──────── Data for the task ────────
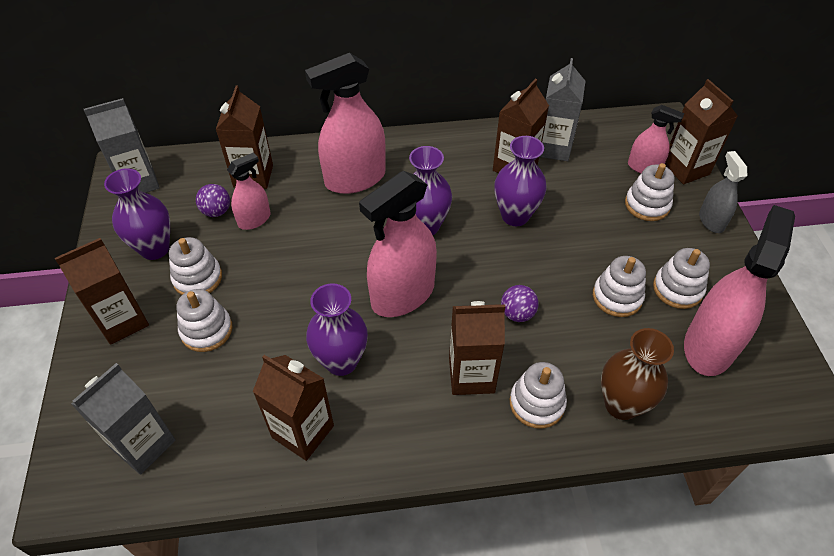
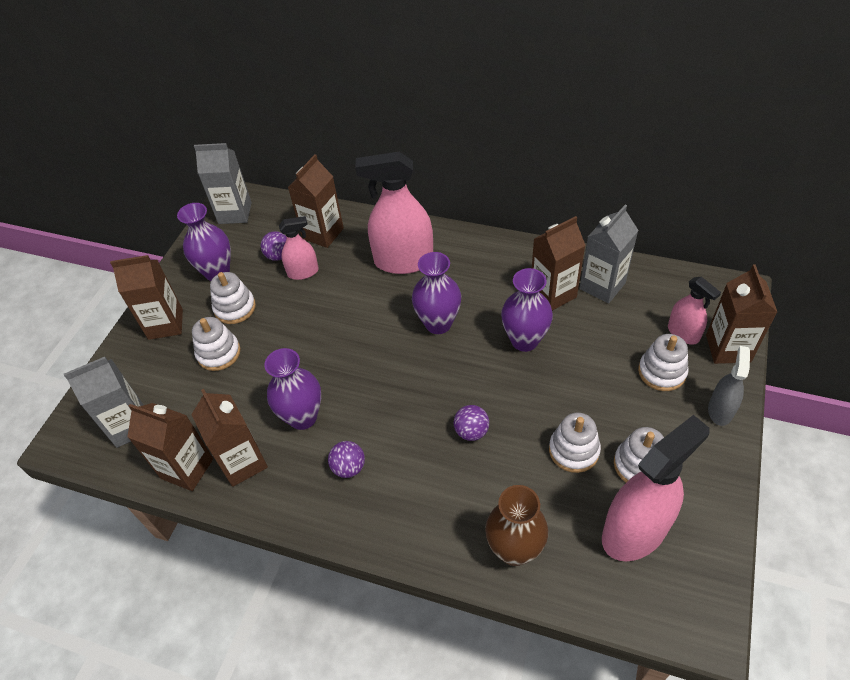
camera: 30 degrees right, 0 degrees up
(402, 295) = (383, 378): pink spray bottle -> none
(419, 392) = (349, 467): none -> purple ball
(471, 375) = (399, 470): brown carton -> brown carton (187, 468)
(537, 403) = (440, 517): white stacking toy -> none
────────
▶ What you are asked to do
Scan the entries above for the string "none", and copy every line where it turns up.

▶ Reply
(402, 295) = (383, 378): pink spray bottle -> none
(419, 392) = (349, 467): none -> purple ball
(537, 403) = (440, 517): white stacking toy -> none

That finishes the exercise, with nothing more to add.